• _Task material_:
────────────────────

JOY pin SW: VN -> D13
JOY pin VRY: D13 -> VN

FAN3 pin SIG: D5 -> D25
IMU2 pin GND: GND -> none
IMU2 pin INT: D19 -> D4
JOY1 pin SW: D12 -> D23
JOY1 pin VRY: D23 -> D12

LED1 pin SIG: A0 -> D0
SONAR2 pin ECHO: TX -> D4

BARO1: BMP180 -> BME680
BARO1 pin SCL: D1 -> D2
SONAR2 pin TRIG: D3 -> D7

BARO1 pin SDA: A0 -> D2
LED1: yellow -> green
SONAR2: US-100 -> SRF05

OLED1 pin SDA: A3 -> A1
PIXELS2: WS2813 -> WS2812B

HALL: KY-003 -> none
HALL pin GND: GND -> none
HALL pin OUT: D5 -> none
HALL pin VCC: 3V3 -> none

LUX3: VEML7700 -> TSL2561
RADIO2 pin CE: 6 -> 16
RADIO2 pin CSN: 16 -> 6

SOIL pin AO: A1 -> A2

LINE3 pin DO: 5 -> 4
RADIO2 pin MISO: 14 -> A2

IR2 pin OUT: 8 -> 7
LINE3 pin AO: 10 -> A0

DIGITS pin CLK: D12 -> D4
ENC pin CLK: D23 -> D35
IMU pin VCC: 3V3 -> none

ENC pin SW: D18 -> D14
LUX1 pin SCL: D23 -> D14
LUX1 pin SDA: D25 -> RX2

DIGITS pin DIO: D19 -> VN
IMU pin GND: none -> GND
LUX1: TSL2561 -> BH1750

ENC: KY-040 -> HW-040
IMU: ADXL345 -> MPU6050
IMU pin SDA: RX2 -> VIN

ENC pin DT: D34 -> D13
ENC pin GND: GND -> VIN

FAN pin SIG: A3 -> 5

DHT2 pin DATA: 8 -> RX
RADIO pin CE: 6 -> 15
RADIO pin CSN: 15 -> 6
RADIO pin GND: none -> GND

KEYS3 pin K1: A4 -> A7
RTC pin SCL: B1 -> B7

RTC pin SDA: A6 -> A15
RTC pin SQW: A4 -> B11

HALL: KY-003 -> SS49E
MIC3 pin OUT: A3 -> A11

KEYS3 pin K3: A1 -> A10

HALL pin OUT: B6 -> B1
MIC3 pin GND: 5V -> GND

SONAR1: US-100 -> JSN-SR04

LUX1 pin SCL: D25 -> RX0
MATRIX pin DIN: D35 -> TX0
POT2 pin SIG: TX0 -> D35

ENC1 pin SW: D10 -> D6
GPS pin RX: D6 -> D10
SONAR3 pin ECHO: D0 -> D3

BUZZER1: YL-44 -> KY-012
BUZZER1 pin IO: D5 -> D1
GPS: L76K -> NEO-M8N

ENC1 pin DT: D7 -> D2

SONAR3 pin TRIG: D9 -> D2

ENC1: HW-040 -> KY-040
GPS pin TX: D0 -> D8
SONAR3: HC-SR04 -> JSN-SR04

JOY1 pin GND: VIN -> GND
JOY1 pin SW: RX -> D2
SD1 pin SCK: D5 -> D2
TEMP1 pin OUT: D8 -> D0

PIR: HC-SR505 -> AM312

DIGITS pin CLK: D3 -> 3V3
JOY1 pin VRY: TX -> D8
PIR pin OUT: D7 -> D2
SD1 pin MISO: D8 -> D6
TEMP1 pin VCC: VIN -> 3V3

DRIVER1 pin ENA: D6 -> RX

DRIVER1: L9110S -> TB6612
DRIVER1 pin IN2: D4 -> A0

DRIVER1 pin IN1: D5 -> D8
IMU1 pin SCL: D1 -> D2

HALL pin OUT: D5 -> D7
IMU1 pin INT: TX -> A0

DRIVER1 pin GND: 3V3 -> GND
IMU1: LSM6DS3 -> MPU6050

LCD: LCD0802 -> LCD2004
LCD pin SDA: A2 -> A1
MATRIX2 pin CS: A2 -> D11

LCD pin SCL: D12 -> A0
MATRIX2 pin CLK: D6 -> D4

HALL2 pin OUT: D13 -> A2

────────────────────

• _Work item_: An exact copy of all the records is the only acceptable answer.

• _Output_:
JOY pin SW: VN -> D13
JOY pin VRY: D13 -> VN

FAN3 pin SIG: D5 -> D25
IMU2 pin GND: GND -> none
IMU2 pin INT: D19 -> D4
JOY1 pin SW: D12 -> D23
JOY1 pin VRY: D23 -> D12

LED1 pin SIG: A0 -> D0
SONAR2 pin ECHO: TX -> D4

BARO1: BMP180 -> BME680
BARO1 pin SCL: D1 -> D2
SONAR2 pin TRIG: D3 -> D7

BARO1 pin SDA: A0 -> D2
LED1: yellow -> green
SONAR2: US-100 -> SRF05

OLED1 pin SDA: A3 -> A1
PIXELS2: WS2813 -> WS2812B

HALL: KY-003 -> none
HALL pin GND: GND -> none
HALL pin OUT: D5 -> none
HALL pin VCC: 3V3 -> none

LUX3: VEML7700 -> TSL2561
RADIO2 pin CE: 6 -> 16
RADIO2 pin CSN: 16 -> 6

SOIL pin AO: A1 -> A2

LINE3 pin DO: 5 -> 4
RADIO2 pin MISO: 14 -> A2

IR2 pin OUT: 8 -> 7
LINE3 pin AO: 10 -> A0

DIGITS pin CLK: D12 -> D4
ENC pin CLK: D23 -> D35
IMU pin VCC: 3V3 -> none

ENC pin SW: D18 -> D14
LUX1 pin SCL: D23 -> D14
LUX1 pin SDA: D25 -> RX2

DIGITS pin DIO: D19 -> VN
IMU pin GND: none -> GND
LUX1: TSL2561 -> BH1750

ENC: KY-040 -> HW-040
IMU: ADXL345 -> MPU6050
IMU pin SDA: RX2 -> VIN

ENC pin DT: D34 -> D13
ENC pin GND: GND -> VIN

FAN pin SIG: A3 -> 5

DHT2 pin DATA: 8 -> RX
RADIO pin CE: 6 -> 15
RADIO pin CSN: 15 -> 6
RADIO pin GND: none -> GND

KEYS3 pin K1: A4 -> A7
RTC pin SCL: B1 -> B7

RTC pin SDA: A6 -> A15
RTC pin SQW: A4 -> B11

HALL: KY-003 -> SS49E
MIC3 pin OUT: A3 -> A11

KEYS3 pin K3: A1 -> A10

HALL pin OUT: B6 -> B1
MIC3 pin GND: 5V -> GND

SONAR1: US-100 -> JSN-SR04

LUX1 pin SCL: D25 -> RX0
MATRIX pin DIN: D35 -> TX0
POT2 pin SIG: TX0 -> D35

ENC1 pin SW: D10 -> D6
GPS pin RX: D6 -> D10
SONAR3 pin ECHO: D0 -> D3

BUZZER1: YL-44 -> KY-012
BUZZER1 pin IO: D5 -> D1
GPS: L76K -> NEO-M8N

ENC1 pin DT: D7 -> D2

SONAR3 pin TRIG: D9 -> D2

ENC1: HW-040 -> KY-040
GPS pin TX: D0 -> D8
SONAR3: HC-SR04 -> JSN-SR04

JOY1 pin GND: VIN -> GND
JOY1 pin SW: RX -> D2
SD1 pin SCK: D5 -> D2
TEMP1 pin OUT: D8 -> D0

PIR: HC-SR505 -> AM312

DIGITS pin CLK: D3 -> 3V3
JOY1 pin VRY: TX -> D8
PIR pin OUT: D7 -> D2
SD1 pin MISO: D8 -> D6
TEMP1 pin VCC: VIN -> 3V3

DRIVER1 pin ENA: D6 -> RX

DRIVER1: L9110S -> TB6612
DRIVER1 pin IN2: D4 -> A0

DRIVER1 pin IN1: D5 -> D8
IMU1 pin SCL: D1 -> D2

HALL pin OUT: D5 -> D7
IMU1 pin INT: TX -> A0

DRIVER1 pin GND: 3V3 -> GND
IMU1: LSM6DS3 -> MPU6050

LCD: LCD0802 -> LCD2004
LCD pin SDA: A2 -> A1
MATRIX2 pin CS: A2 -> D11

LCD pin SCL: D12 -> A0
MATRIX2 pin CLK: D6 -> D4

HALL2 pin OUT: D13 -> A2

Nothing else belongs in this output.